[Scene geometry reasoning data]
....

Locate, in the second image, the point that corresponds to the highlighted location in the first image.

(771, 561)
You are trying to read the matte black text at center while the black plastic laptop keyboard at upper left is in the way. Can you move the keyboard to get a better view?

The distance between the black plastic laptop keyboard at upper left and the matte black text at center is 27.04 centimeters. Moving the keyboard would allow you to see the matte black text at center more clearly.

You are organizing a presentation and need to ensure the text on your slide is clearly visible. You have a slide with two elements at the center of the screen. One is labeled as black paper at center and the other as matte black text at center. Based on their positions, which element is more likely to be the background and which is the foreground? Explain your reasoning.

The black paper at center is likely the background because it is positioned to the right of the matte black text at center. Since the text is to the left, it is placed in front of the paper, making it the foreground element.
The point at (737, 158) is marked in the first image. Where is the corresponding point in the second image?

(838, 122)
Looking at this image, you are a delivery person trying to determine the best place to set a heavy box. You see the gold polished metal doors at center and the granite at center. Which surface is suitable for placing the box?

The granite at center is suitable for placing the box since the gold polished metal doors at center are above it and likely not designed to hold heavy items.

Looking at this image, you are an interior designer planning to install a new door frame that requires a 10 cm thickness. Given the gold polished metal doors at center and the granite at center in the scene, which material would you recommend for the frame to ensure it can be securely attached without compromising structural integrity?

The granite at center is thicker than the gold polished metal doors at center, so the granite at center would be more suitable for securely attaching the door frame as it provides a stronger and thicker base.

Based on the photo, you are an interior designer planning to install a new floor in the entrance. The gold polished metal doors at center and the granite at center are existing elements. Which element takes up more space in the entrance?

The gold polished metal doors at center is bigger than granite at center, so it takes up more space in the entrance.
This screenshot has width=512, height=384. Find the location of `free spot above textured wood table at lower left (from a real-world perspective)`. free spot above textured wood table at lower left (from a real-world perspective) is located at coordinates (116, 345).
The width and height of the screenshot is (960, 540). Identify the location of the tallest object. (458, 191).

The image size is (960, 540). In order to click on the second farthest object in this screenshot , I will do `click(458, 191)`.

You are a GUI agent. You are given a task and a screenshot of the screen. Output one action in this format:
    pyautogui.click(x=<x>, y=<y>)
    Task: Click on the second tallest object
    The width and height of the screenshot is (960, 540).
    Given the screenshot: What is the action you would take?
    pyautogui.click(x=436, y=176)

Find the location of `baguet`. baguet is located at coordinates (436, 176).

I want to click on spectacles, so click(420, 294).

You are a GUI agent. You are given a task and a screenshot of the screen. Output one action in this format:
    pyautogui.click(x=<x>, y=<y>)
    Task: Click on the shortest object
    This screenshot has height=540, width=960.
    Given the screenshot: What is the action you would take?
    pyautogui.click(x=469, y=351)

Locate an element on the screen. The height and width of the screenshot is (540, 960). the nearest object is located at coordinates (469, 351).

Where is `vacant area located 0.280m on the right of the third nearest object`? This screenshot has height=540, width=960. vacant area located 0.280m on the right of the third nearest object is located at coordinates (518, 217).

....

__About this task__: Copy out all of the records above word for word, changing nothing.

__Task answer__:
Locate, in the second image, the point that corresponds to the highlighted location in the first image.

(771, 561)
You are trying to read the matte black text at center while the black plastic laptop keyboard at upper left is in the way. Can you move the keyboard to get a better view?

The distance between the black plastic laptop keyboard at upper left and the matte black text at center is 27.04 centimeters. Moving the keyboard would allow you to see the matte black text at center more clearly.

You are organizing a presentation and need to ensure the text on your slide is clearly visible. You have a slide with two elements at the center of the screen. One is labeled as black paper at center and the other as matte black text at center. Based on their positions, which element is more likely to be the background and which is the foreground? Explain your reasoning.

The black paper at center is likely the background because it is positioned to the right of the matte black text at center. Since the text is to the left, it is placed in front of the paper, making it the foreground element.
The point at (737, 158) is marked in the first image. Where is the corresponding point in the second image?

(838, 122)
Looking at this image, you are a delivery person trying to determine the best place to set a heavy box. You see the gold polished metal doors at center and the granite at center. Which surface is suitable for placing the box?

The granite at center is suitable for placing the box since the gold polished metal doors at center are above it and likely not designed to hold heavy items.

Looking at this image, you are an interior designer planning to install a new door frame that requires a 10 cm thickness. Given the gold polished metal doors at center and the granite at center in the scene, which material would you recommend for the frame to ensure it can be securely attached without compromising structural integrity?

The granite at center is thicker than the gold polished metal doors at center, so the granite at center would be more suitable for securely attaching the door frame as it provides a stronger and thicker base.

Based on the photo, you are an interior designer planning to install a new floor in the entrance. The gold polished metal doors at center and the granite at center are existing elements. Which element takes up more space in the entrance?

The gold polished metal doors at center is bigger than granite at center, so it takes up more space in the entrance.
This screenshot has width=512, height=384. Find the location of `free spot above textured wood table at lower left (from a real-world perspective)`. free spot above textured wood table at lower left (from a real-world perspective) is located at coordinates (116, 345).
The width and height of the screenshot is (960, 540). Identify the location of the tallest object. (458, 191).

The image size is (960, 540). In order to click on the second farthest object in this screenshot , I will do `click(458, 191)`.

You are a GUI agent. You are given a task and a screenshot of the screen. Output one action in this format:
    pyautogui.click(x=<x>, y=<y>)
    Task: Click on the second tallest object
    The width and height of the screenshot is (960, 540).
    Given the screenshot: What is the action you would take?
    pyautogui.click(x=436, y=176)

Find the location of `baguet`. baguet is located at coordinates (436, 176).

I want to click on spectacles, so click(420, 294).

You are a GUI agent. You are given a task and a screenshot of the screen. Output one action in this format:
    pyautogui.click(x=<x>, y=<y>)
    Task: Click on the shortest object
    This screenshot has height=540, width=960.
    Given the screenshot: What is the action you would take?
    pyautogui.click(x=469, y=351)

Locate an element on the screen. The height and width of the screenshot is (540, 960). the nearest object is located at coordinates (469, 351).

Where is `vacant area located 0.280m on the right of the third nearest object`? This screenshot has height=540, width=960. vacant area located 0.280m on the right of the third nearest object is located at coordinates (518, 217).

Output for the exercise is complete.